(RECORDED DATA)
++++++
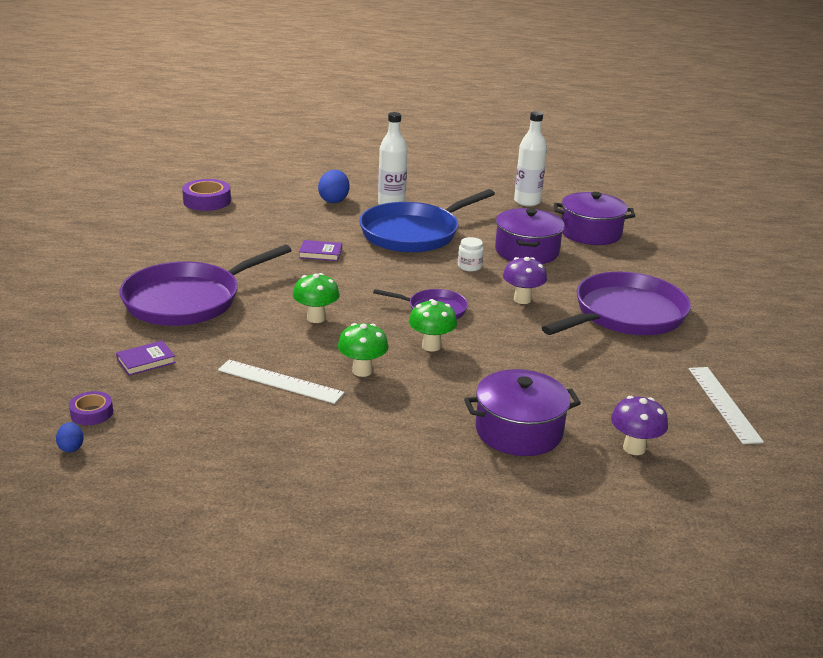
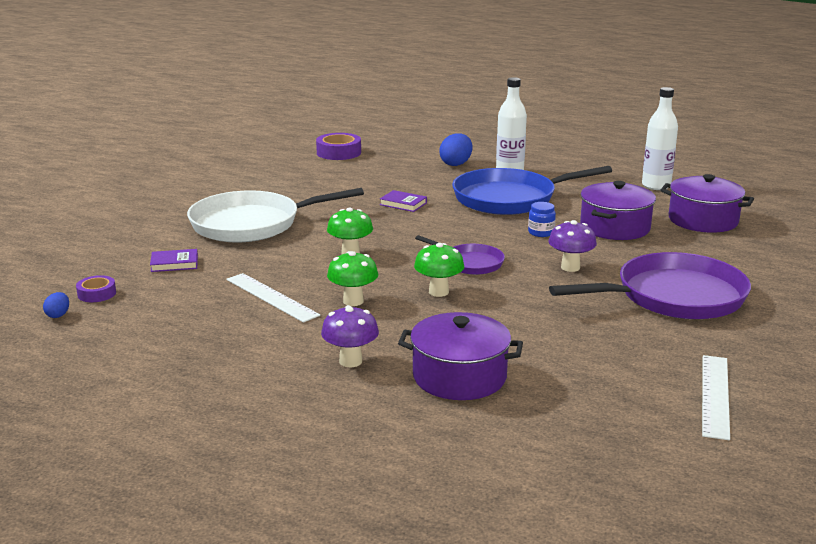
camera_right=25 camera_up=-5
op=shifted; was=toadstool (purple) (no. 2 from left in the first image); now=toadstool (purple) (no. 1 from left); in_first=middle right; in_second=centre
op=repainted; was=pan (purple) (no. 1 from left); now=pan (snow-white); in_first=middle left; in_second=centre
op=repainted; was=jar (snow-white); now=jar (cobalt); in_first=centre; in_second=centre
++++++
(ACTION ITEM)
Only the lines from the one containing "op=shifted; was=toadstool (purple)" through the end of the material belong in the answer, each restated word for word.

(RESPONSE BOX)
op=shifted; was=toadstool (purple) (no. 2 from left in the first image); now=toadstool (purple) (no. 1 from left); in_first=middle right; in_second=centre
op=repainted; was=pan (purple) (no. 1 from left); now=pan (snow-white); in_first=middle left; in_second=centre
op=repainted; was=jar (snow-white); now=jar (cobalt); in_first=centre; in_second=centre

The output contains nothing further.